### What you should do
Pictures stay out of the copy. Transcribe exactly the lines from the line with "(270, 278) = (483, 286): brown" through the final line of the records.

----- Given records -----

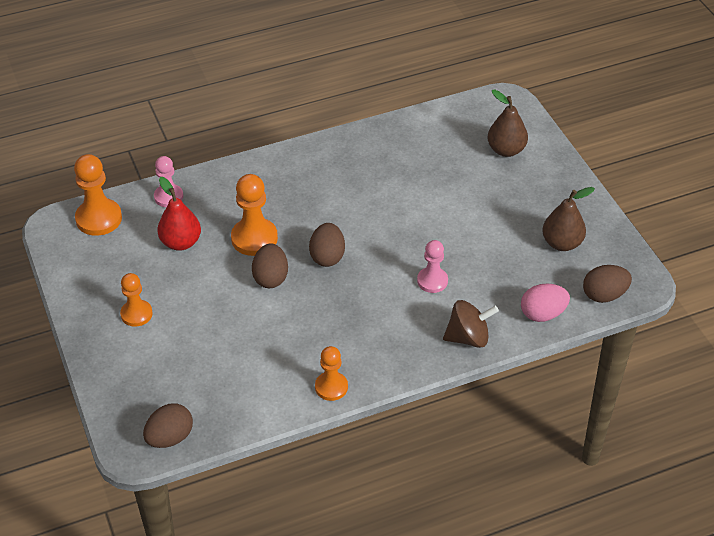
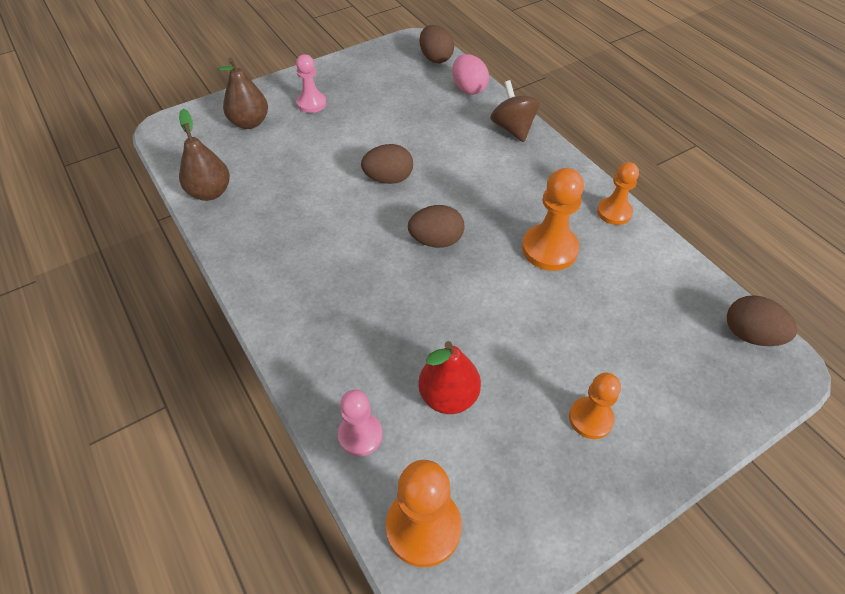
camera: 100 degrees left, 5 degrees up
(254, 238) = (422, 314): orange pawn -> orange pawn (549, 249)
(270, 278) = (483, 286): brown egg -> brown egg (388, 179)
(432, 281) = (449, 157): pink pawn -> pink pawn (311, 103)
(562, 243) = (378, 82): brown pear -> brown pear (210, 192)

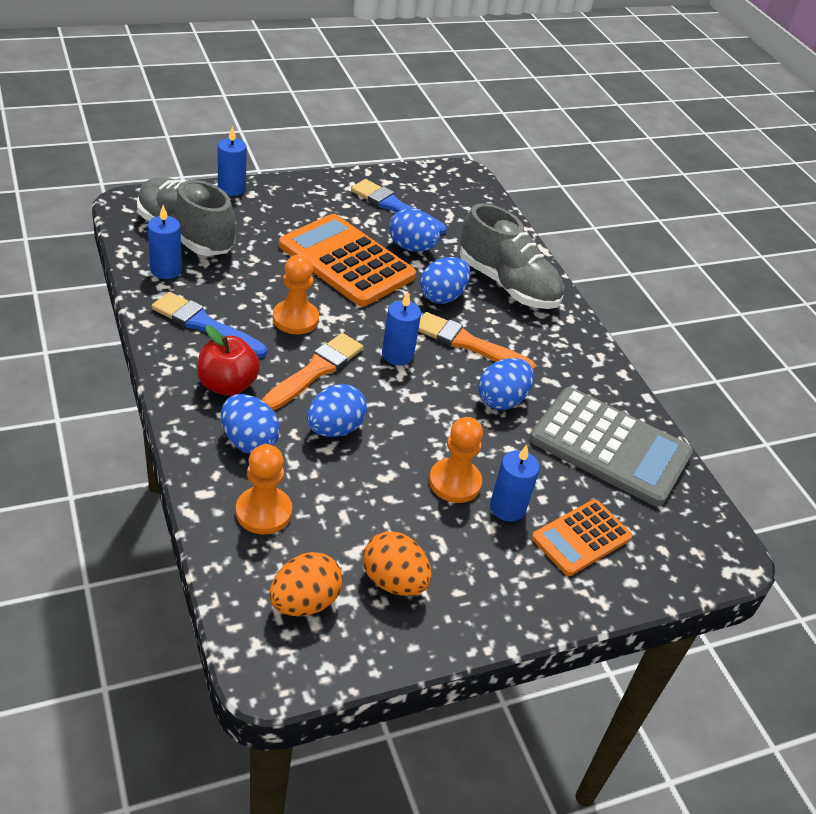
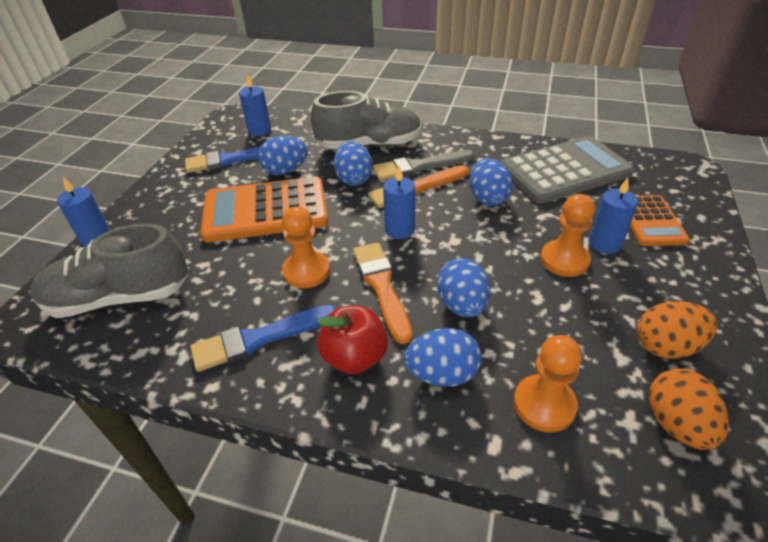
camera: 45 degrees left, 0 degrees up
(166, 270) = (153, 335): blue candle -> blue candle (259, 131)
(506, 333) = (419, 167): none -> grey brush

-----

### Answer box
(270, 278) = (483, 286): brown egg -> brown egg (388, 179)
(432, 281) = (449, 157): pink pawn -> pink pawn (311, 103)
(562, 243) = (378, 82): brown pear -> brown pear (210, 192)

camera: 45 degrees left, 0 degrees up
(166, 270) = (153, 335): blue candle -> blue candle (259, 131)
(506, 333) = (419, 167): none -> grey brush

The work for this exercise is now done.